"""
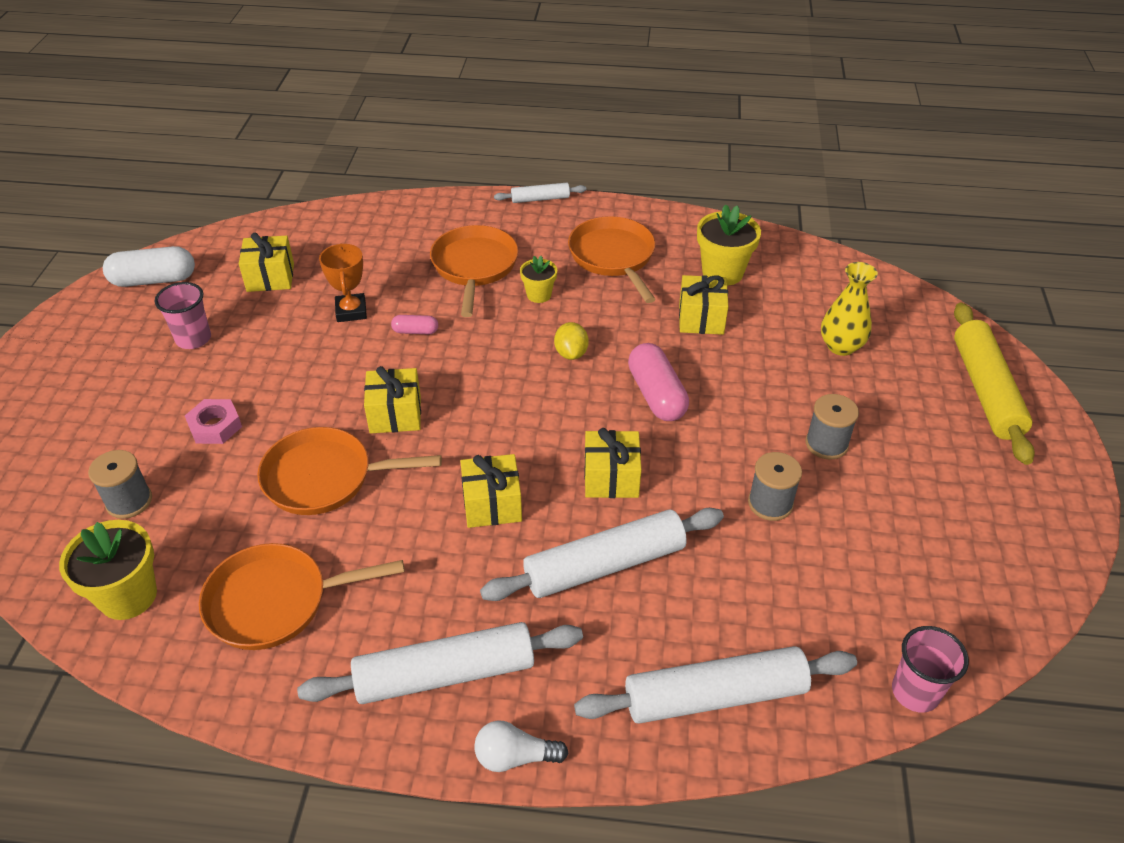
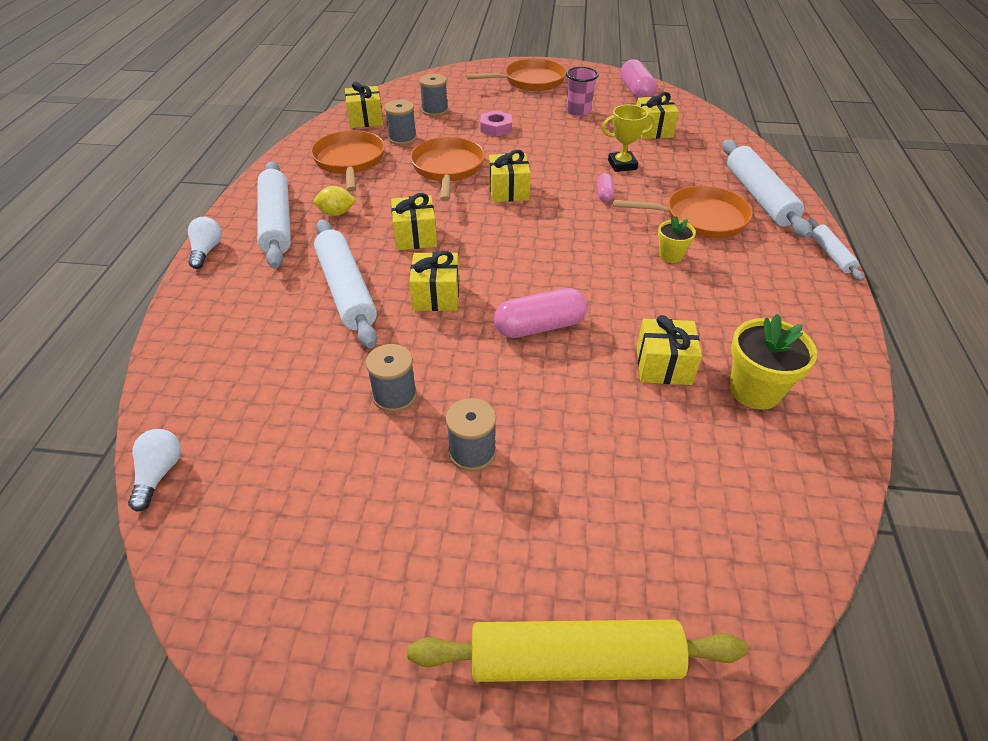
camera: 90 degrees right, 0 degrees up
(128, 596) = (366, 119): yellow flower pot -> yellow gift
(154, 280) = (636, 92): white capsule -> pink capsule
(216, 538) = (402, 138): none -> grey spool
(351, 311) = (622, 165): orange trophy -> yellow trophy
(571, 353) = (591, 274): yellow lemon -> yellow lemon (336, 213)
(613, 257) = (749, 304): orange pan -> orange pan (530, 81)
(715, 696) = (210, 343): white rolling pin -> white rolling pin (758, 197)
(841, 346) = (640, 492): yellow vase -> none
(915, 692) = (159, 474): pink cup -> white light bulb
"""
* **Problem statement**
Copy out the entries above in full and exactly, skipping every picture.

* **Result for this exercise**
camera: 90 degrees right, 0 degrees up
(128, 596) = (366, 119): yellow flower pot -> yellow gift
(154, 280) = (636, 92): white capsule -> pink capsule
(216, 538) = (402, 138): none -> grey spool
(351, 311) = (622, 165): orange trophy -> yellow trophy
(571, 353) = (591, 274): yellow lemon -> yellow lemon (336, 213)
(613, 257) = (749, 304): orange pan -> orange pan (530, 81)
(715, 696) = (210, 343): white rolling pin -> white rolling pin (758, 197)
(841, 346) = (640, 492): yellow vase -> none
(915, 692) = (159, 474): pink cup -> white light bulb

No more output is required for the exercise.